Segment Start: Data records

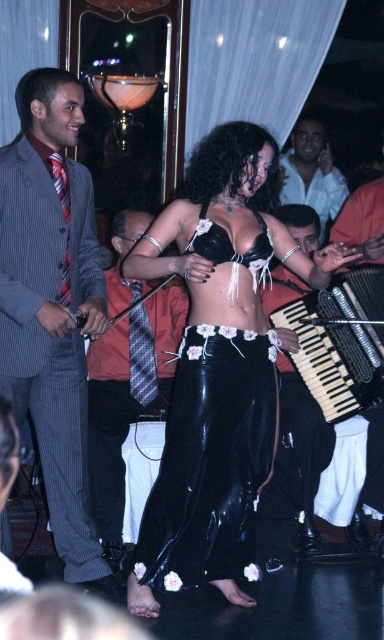
Is light blue shirt at center shorter than black satin bikini top at center?

No, light blue shirt at center is not shorter than black satin bikini top at center.

The image size is (384, 640). In order to click on light blue shirt at center in this screenshot , I will do `click(311, 173)`.

At what (x,y) coordinates should I click in order to perform the action: click on light blue shirt at center. Please return your answer as a coordinate pair (x, y). Looking at the image, I should click on (311, 173).

Is point (46, 104) farther from viewer compared to point (261, 257)?

No, it is in front of (261, 257).

Which is below, striped fabric suit at left or black satin bikini top at center?

striped fabric suit at left is lower down.

Who is more distant from viewer, (49, 348) or (196, 234)?

Point (196, 234)

This screenshot has width=384, height=640. Find the location of `striped fabric suit at left`. striped fabric suit at left is located at coordinates (52, 307).

Who is taller, black shiny skirt at center or light blue shirt at center?

black shiny skirt at center

Find the location of a particular element. black shiny skirt at center is located at coordinates (218, 365).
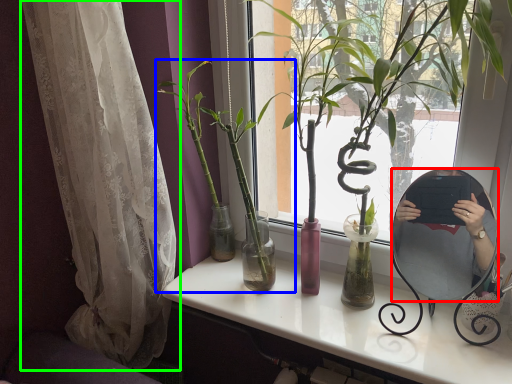
Question: Considering the real-world distances, which object is closest to mirror (highlighted by a red box)? houseplant (highlighted by a blue box) or curtain (highlighted by a green box).

Choices:
 (A) houseplant
 (B) curtain

Answer: (A)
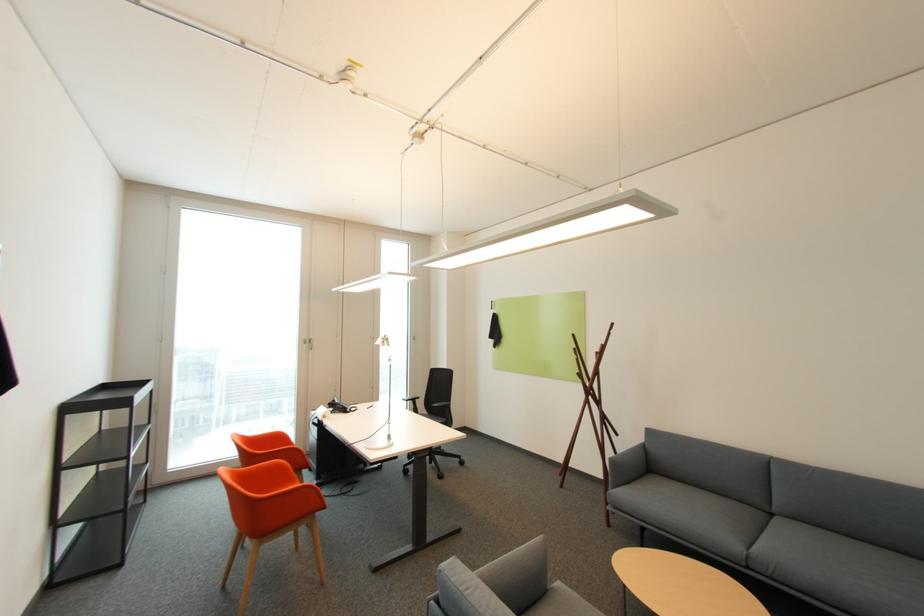
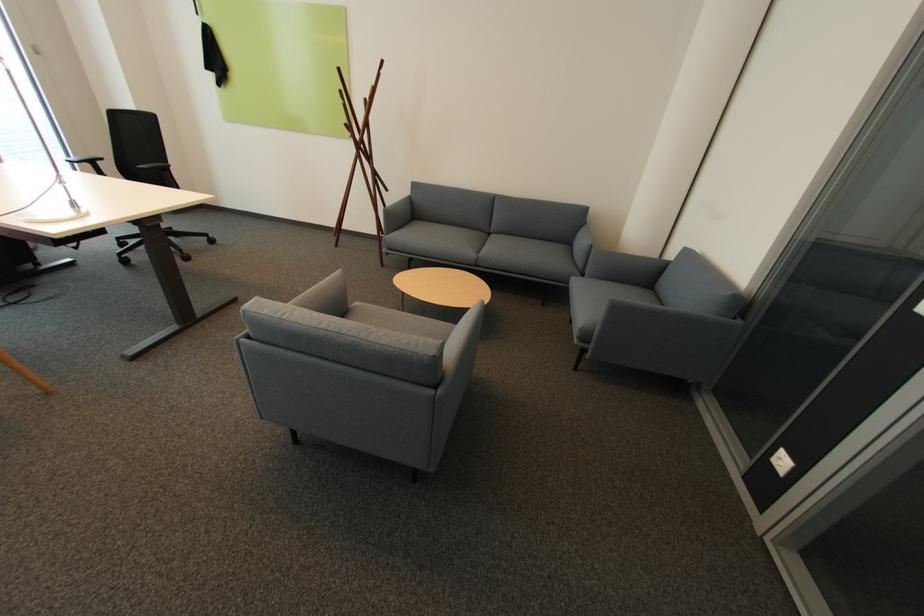
Find the pixel in the second image that matches the point at 565,585 in the first image.

(362, 304)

Segment End: Data records

## Problem requirements:
Transcribe the rows above word for word, from the line that contains "At what (x,y)" through the end of the rows, both included. Leave the pictures out of your transcription.

## Expected answer:
At what (x,y) coordinates should I click in order to perform the action: click on light blue shirt at center. Please return your answer as a coordinate pair (x, y). Looking at the image, I should click on (311, 173).

Is point (46, 104) farther from viewer compared to point (261, 257)?

No, it is in front of (261, 257).

Which is below, striped fabric suit at left or black satin bikini top at center?

striped fabric suit at left is lower down.

Who is more distant from viewer, (49, 348) or (196, 234)?

Point (196, 234)

This screenshot has width=384, height=640. Find the location of `striped fabric suit at left`. striped fabric suit at left is located at coordinates (52, 307).

Who is taller, black shiny skirt at center or light blue shirt at center?

black shiny skirt at center

Find the location of a particular element. black shiny skirt at center is located at coordinates (218, 365).
Question: Considering the real-world distances, which object is closest to mirror (highlighted by a red box)? houseplant (highlighted by a blue box) or curtain (highlighted by a green box).

Choices:
 (A) houseplant
 (B) curtain

Answer: (A)
Find the pixel in the second image that matches the point at 565,585 in the first image.

(362, 304)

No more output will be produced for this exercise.